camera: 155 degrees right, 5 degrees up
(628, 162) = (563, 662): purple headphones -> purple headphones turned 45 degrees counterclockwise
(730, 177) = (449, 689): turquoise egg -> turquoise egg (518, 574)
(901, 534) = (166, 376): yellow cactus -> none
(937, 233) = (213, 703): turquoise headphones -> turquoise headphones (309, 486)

# INSTRUCTIONS FOR THE TASK:
Print every record above exactly as it was given.

# RESPONSE:
camera: 155 degrees right, 5 degrees up
(628, 162) = (563, 662): purple headphones -> purple headphones turned 45 degrees counterclockwise
(730, 177) = (449, 689): turquoise egg -> turquoise egg (518, 574)
(901, 534) = (166, 376): yellow cactus -> none
(937, 233) = (213, 703): turquoise headphones -> turquoise headphones (309, 486)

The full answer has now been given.